» WORK TO COMPLETE
Where does the string "AGND" appear in the records? Copy each line that holds it.

┄┄┄┄┄┄

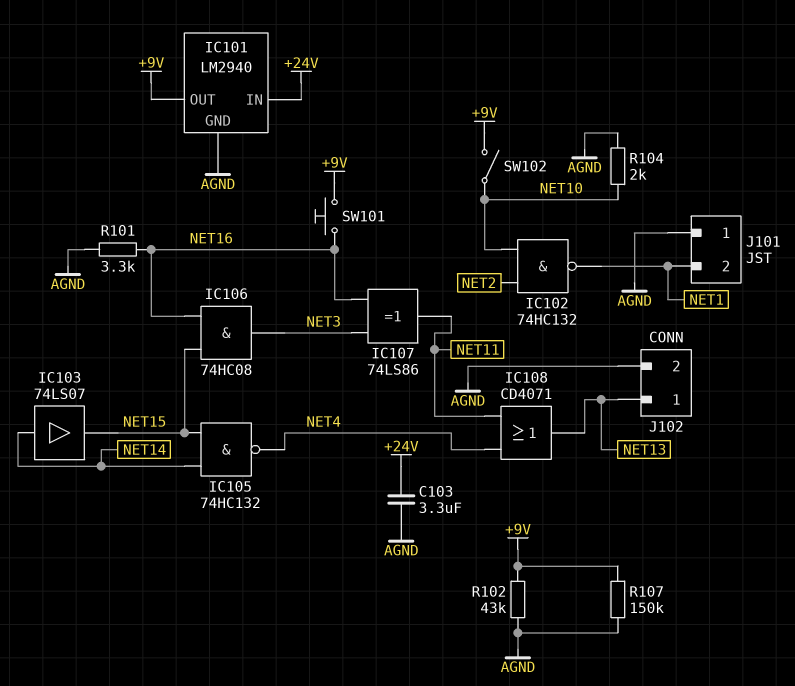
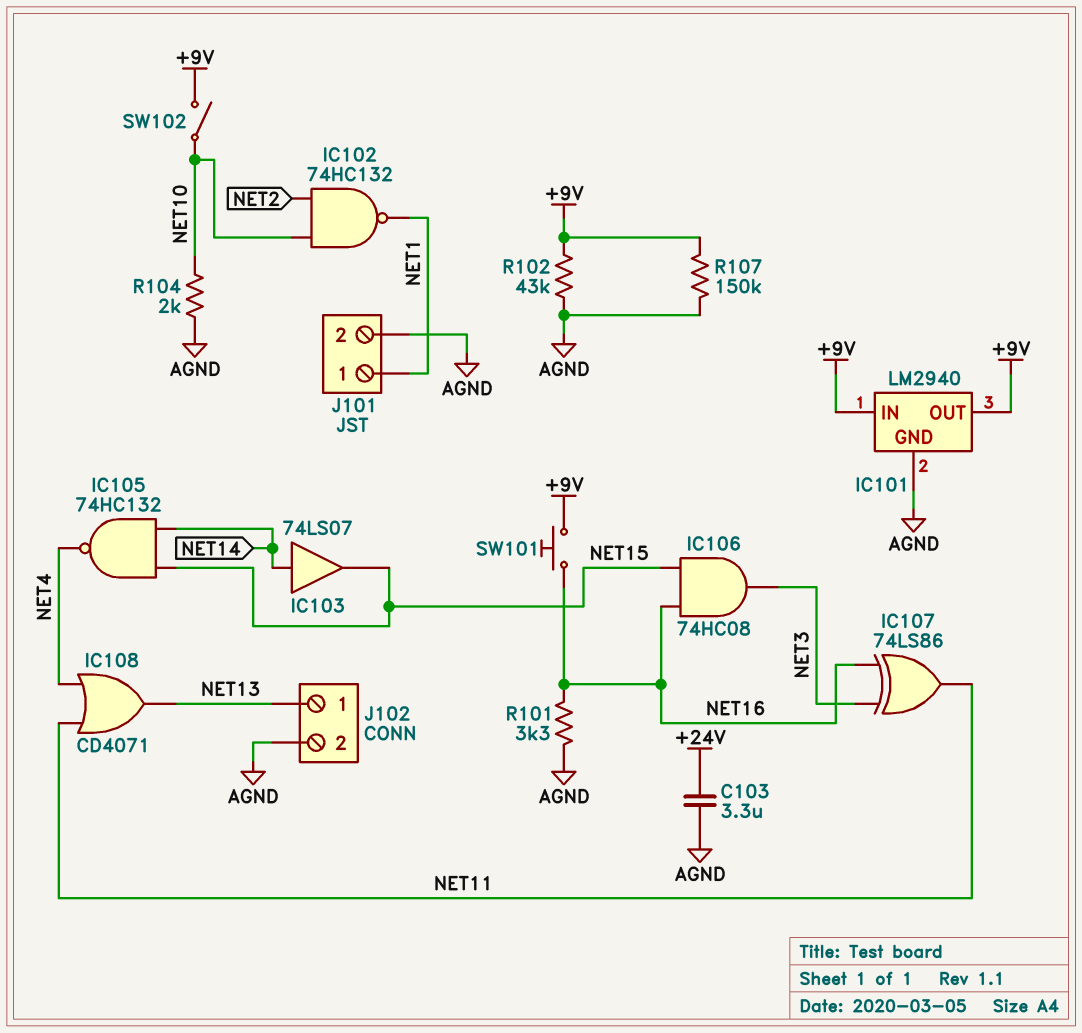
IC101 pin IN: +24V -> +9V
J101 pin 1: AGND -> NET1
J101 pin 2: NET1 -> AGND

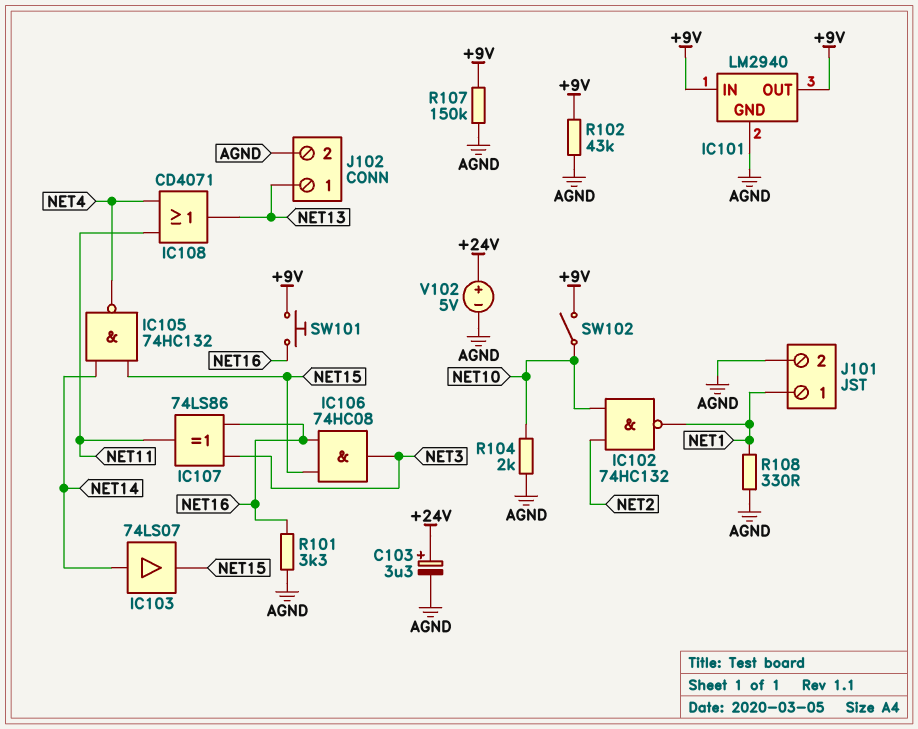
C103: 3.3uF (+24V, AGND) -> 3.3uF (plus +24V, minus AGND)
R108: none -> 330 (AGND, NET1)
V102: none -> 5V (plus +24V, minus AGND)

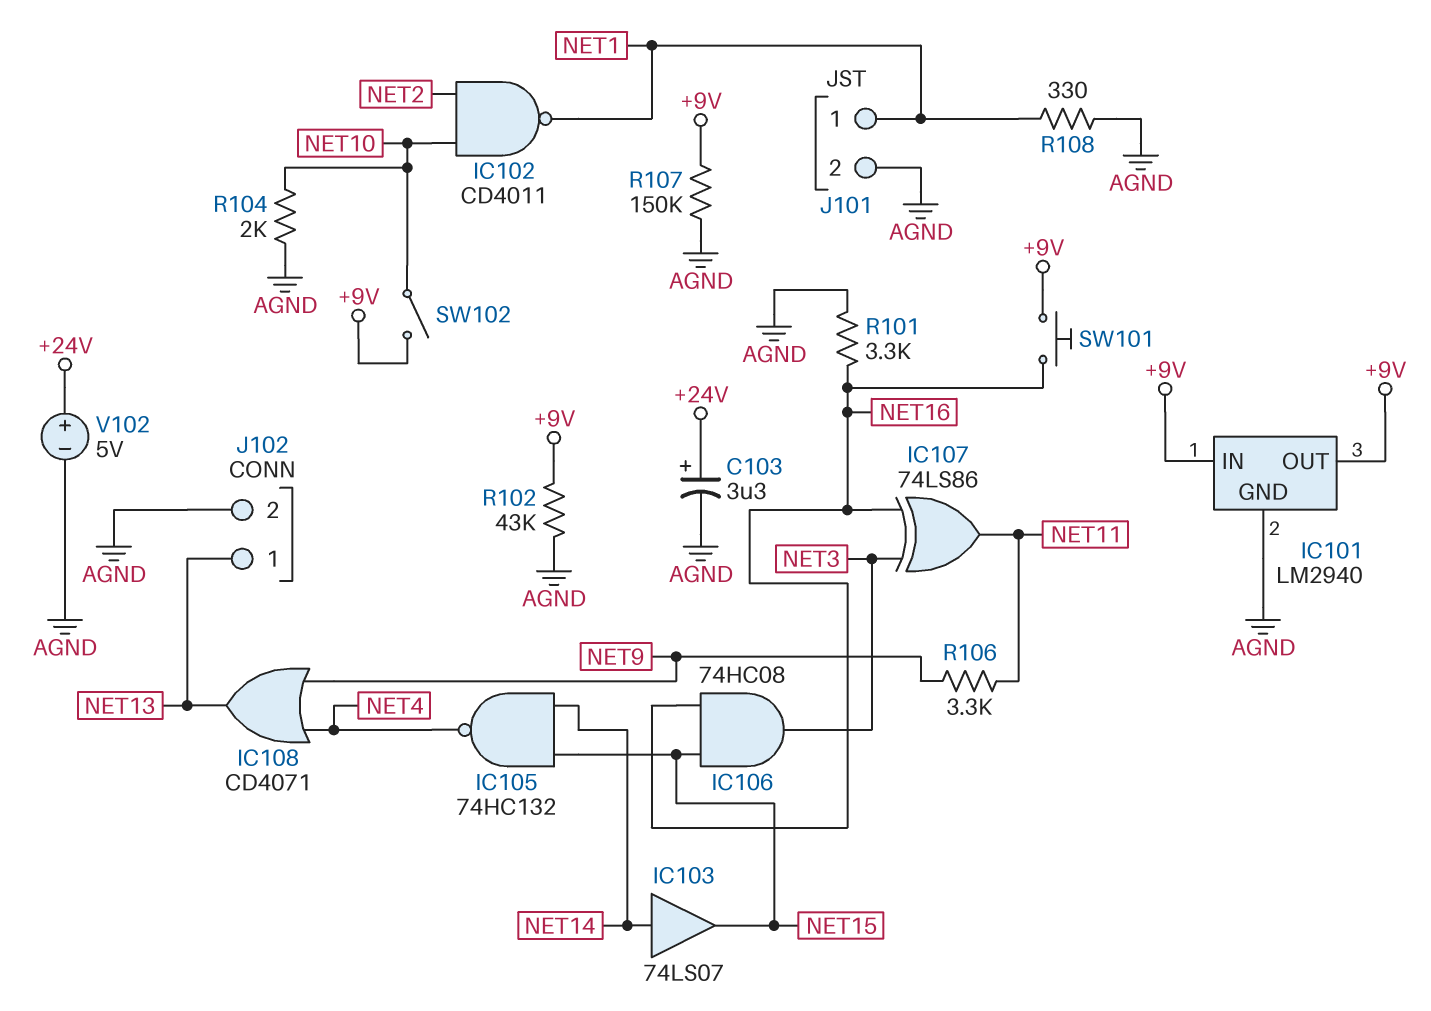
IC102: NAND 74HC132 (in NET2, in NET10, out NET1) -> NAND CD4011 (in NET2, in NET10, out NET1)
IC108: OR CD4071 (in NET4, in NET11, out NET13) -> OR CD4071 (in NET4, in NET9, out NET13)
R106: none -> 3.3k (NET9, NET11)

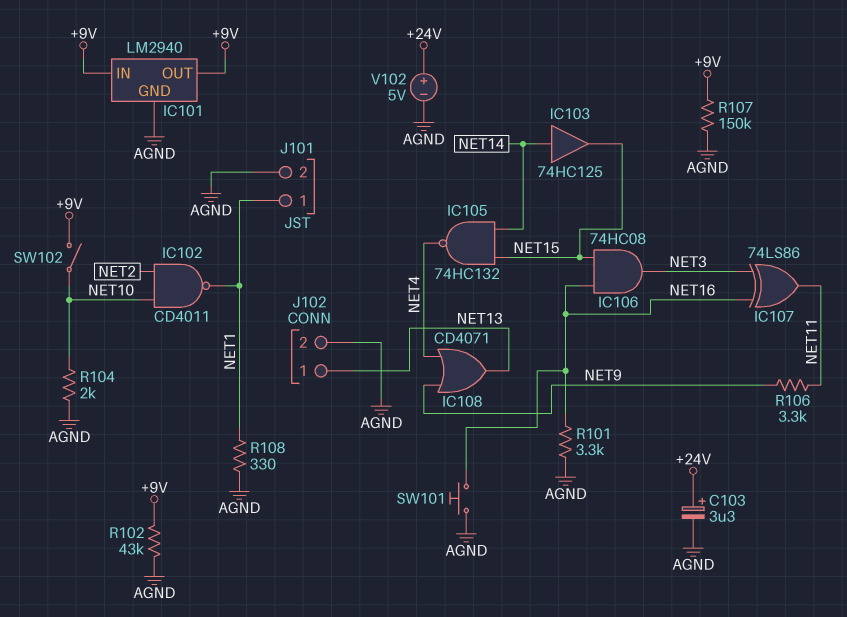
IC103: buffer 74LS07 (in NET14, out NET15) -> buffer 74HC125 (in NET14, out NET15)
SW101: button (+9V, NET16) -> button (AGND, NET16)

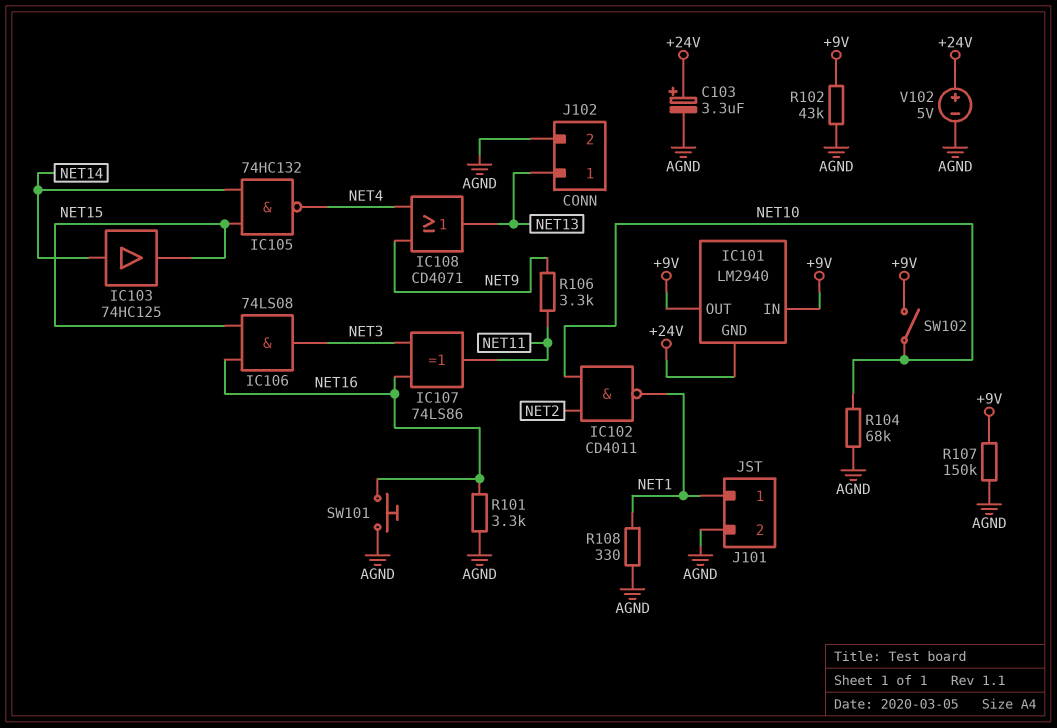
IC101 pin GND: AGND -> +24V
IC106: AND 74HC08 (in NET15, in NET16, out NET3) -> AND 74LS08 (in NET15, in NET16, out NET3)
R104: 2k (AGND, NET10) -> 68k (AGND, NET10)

┄┄┄┄┄┄

» ANSWER TO THIS PROBLEM
J101 pin 1: AGND -> NET1
J101 pin 2: NET1 -> AGND
C103: 3.3uF (+24V, AGND) -> 3.3uF (plus +24V, minus AGND)
R108: none -> 330 (AGND, NET1)
V102: none -> 5V (plus +24V, minus AGND)
SW101: button (+9V, NET16) -> button (AGND, NET16)
IC101 pin GND: AGND -> +24V
R104: 2k (AGND, NET10) -> 68k (AGND, NET10)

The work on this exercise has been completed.